[[ Records for the task, beginning ]]

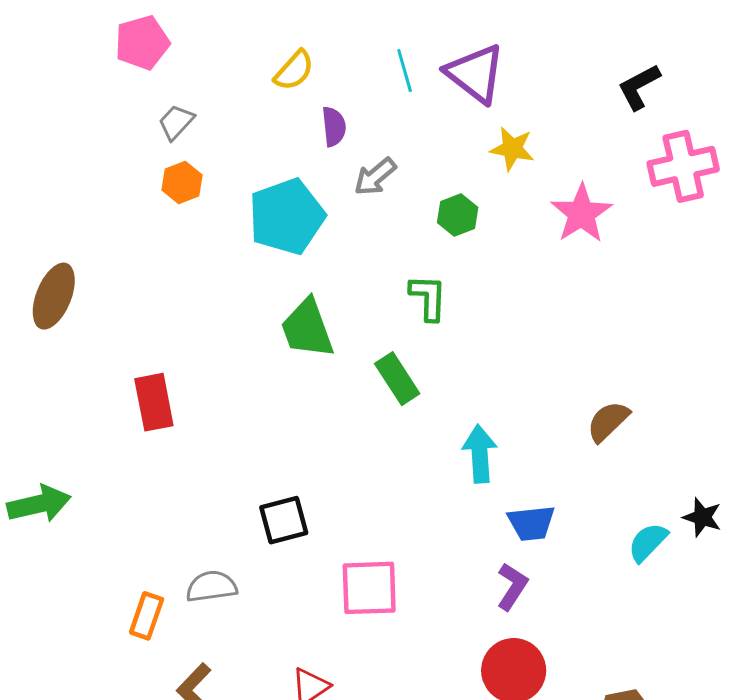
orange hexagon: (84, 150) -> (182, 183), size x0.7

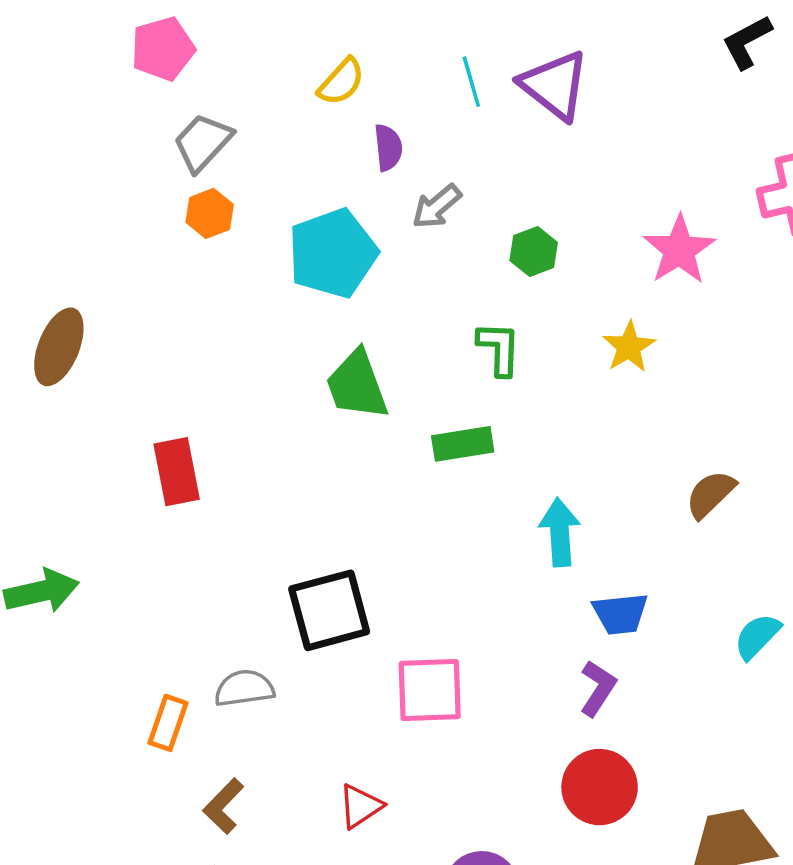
black L-shape: (639, 87) -> (747, 42), moved
gray trapezoid: (176, 122) -> (203, 142), size x1.4
yellow star: (512, 149) -> (629, 347), moved, turned 30
green rectangle: (397, 379) -> (463, 444), turned -66
black square: (284, 520) -> (329, 610), size x1.4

[[ Records for the task, end ]]

What you give back should be exactly the lines of the entries above from the one containing "black L-shape: (639, 87) -> (747, 42), moved" to the end, and nothing more.

black L-shape: (639, 87) -> (747, 42), moved
gray trapezoid: (176, 122) -> (203, 142), size x1.4
yellow star: (512, 149) -> (629, 347), moved, turned 30
green rectangle: (397, 379) -> (463, 444), turned -66
black square: (284, 520) -> (329, 610), size x1.4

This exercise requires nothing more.